[Stored data]
Content starts

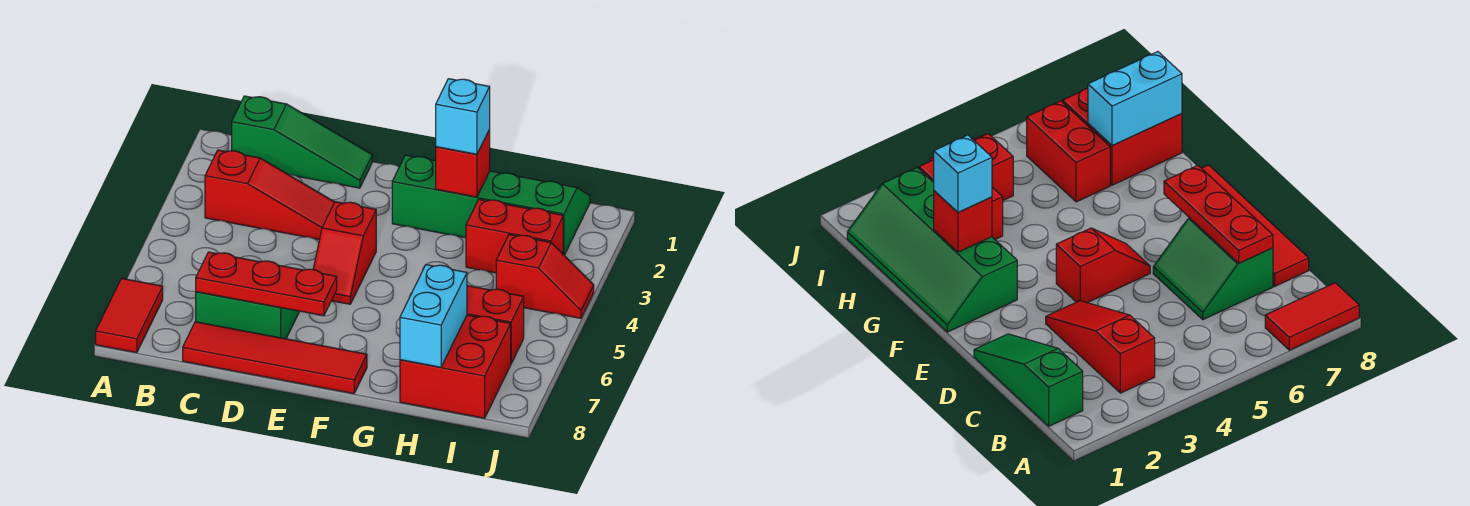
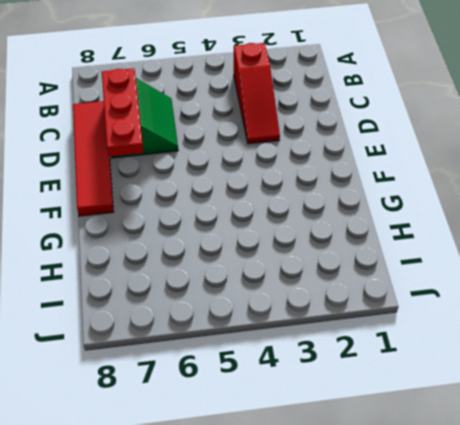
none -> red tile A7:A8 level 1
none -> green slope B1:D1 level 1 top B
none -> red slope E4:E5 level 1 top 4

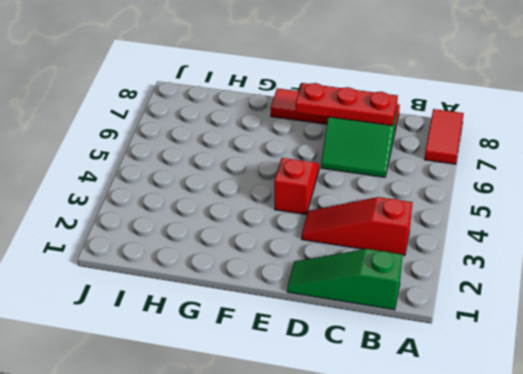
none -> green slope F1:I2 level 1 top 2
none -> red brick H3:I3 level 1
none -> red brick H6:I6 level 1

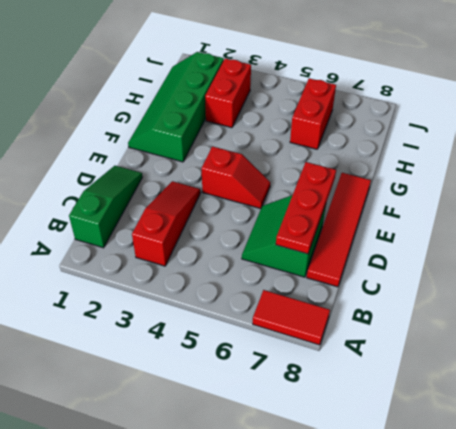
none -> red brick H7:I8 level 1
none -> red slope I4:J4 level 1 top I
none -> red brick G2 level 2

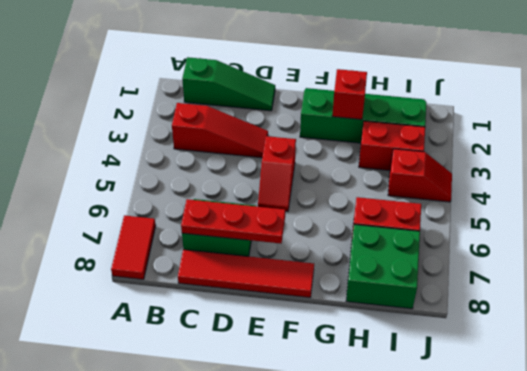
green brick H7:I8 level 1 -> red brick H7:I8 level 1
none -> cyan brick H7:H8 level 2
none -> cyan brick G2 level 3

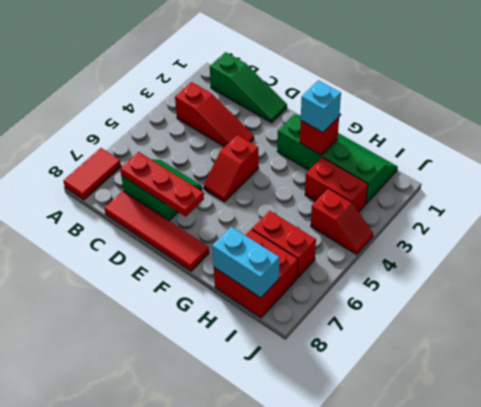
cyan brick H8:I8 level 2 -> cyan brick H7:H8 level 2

Content ends
Content starts

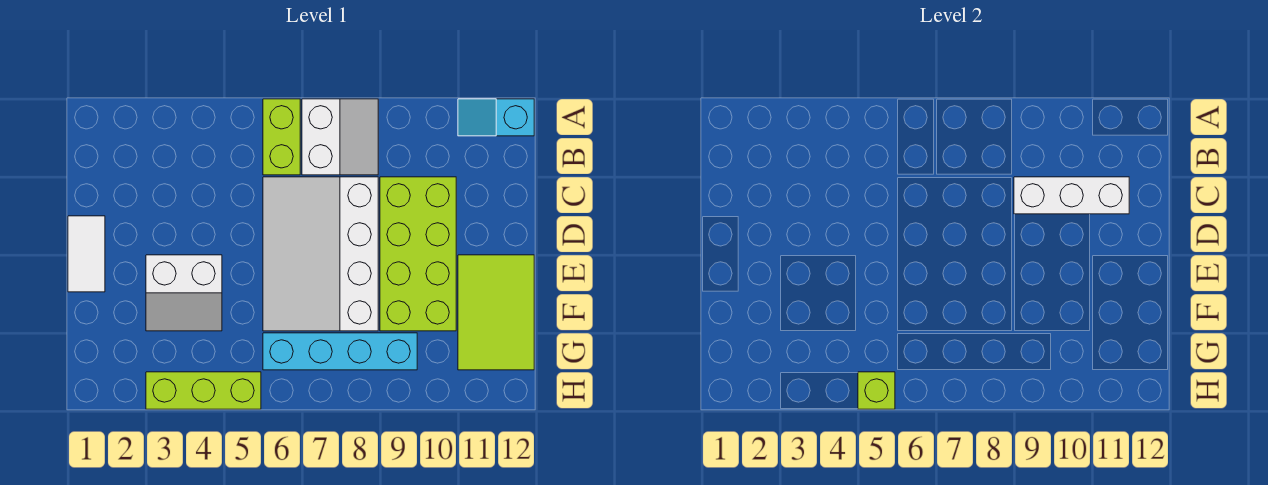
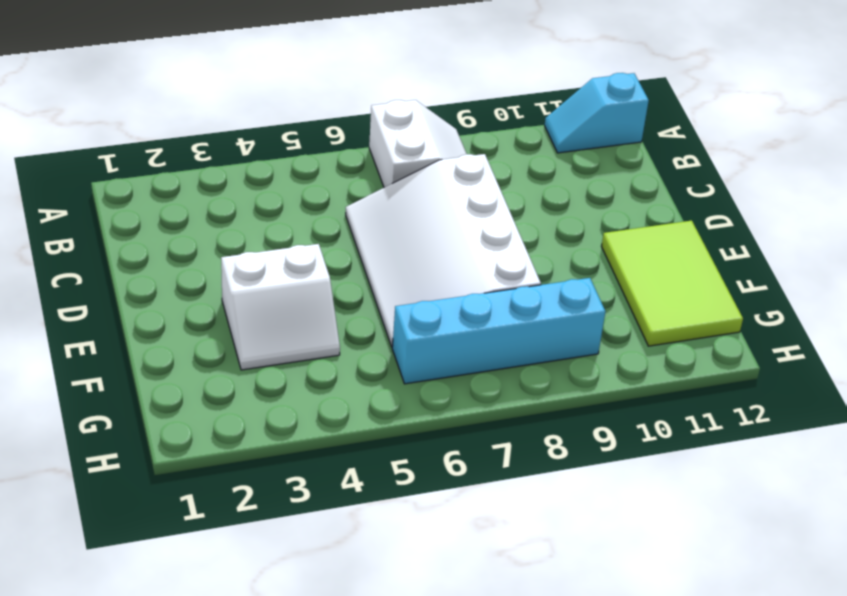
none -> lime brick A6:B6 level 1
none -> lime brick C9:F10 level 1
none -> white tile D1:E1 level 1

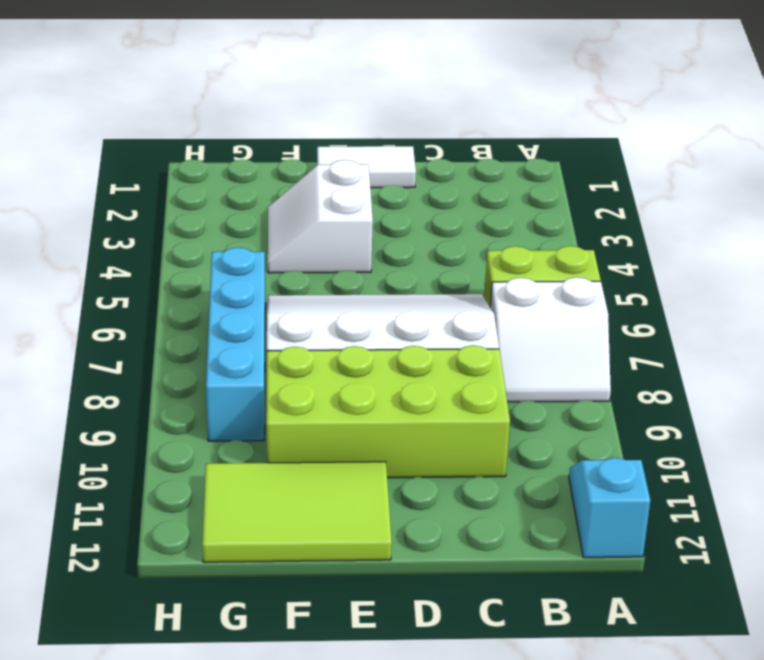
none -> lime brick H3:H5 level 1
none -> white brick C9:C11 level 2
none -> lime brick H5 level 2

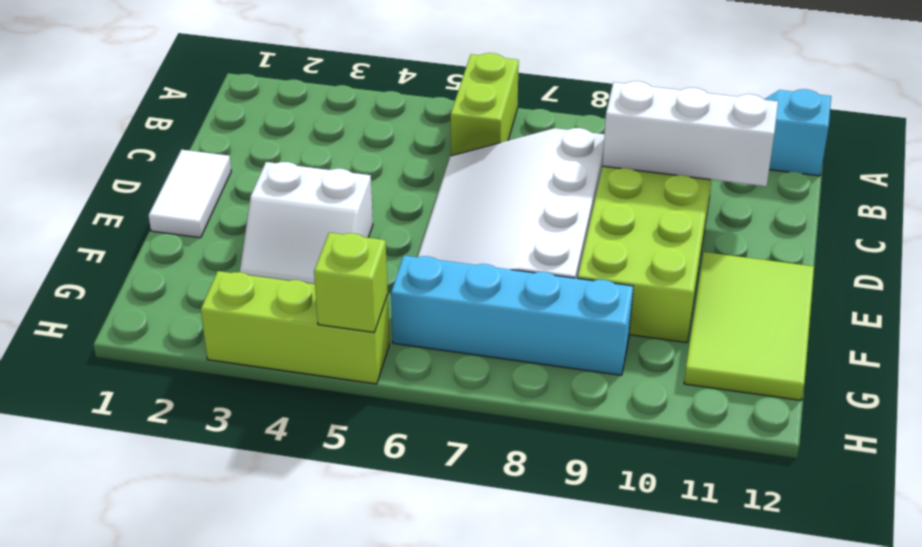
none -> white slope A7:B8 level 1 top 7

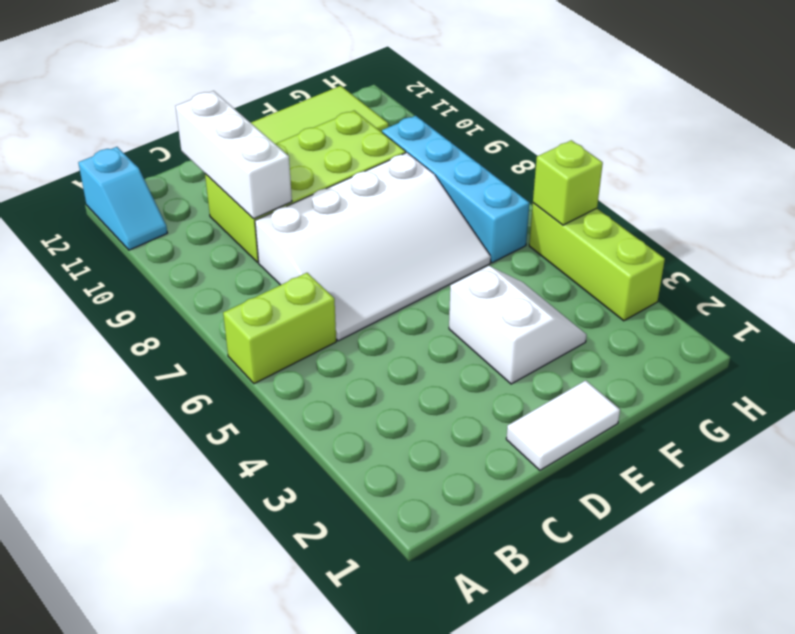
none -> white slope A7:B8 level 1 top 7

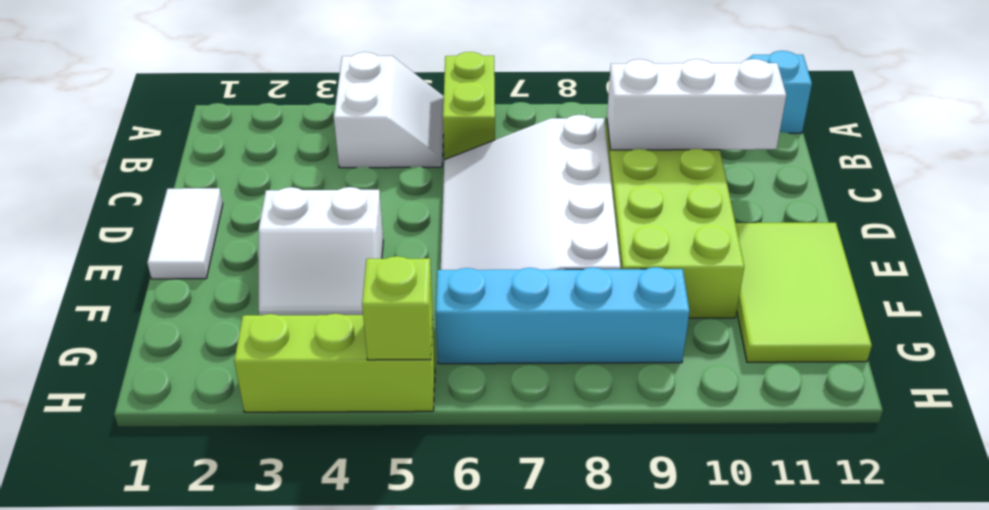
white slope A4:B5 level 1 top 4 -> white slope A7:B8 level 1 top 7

Content ends

Look through the entries and return every line where "white" appears.

none -> white tile D1:E1 level 1
none -> white brick C9:C11 level 2
none -> white slope A7:B8 level 1 top 7
none -> white slope A7:B8 level 1 top 7
white slope A4:B5 level 1 top 4 -> white slope A7:B8 level 1 top 7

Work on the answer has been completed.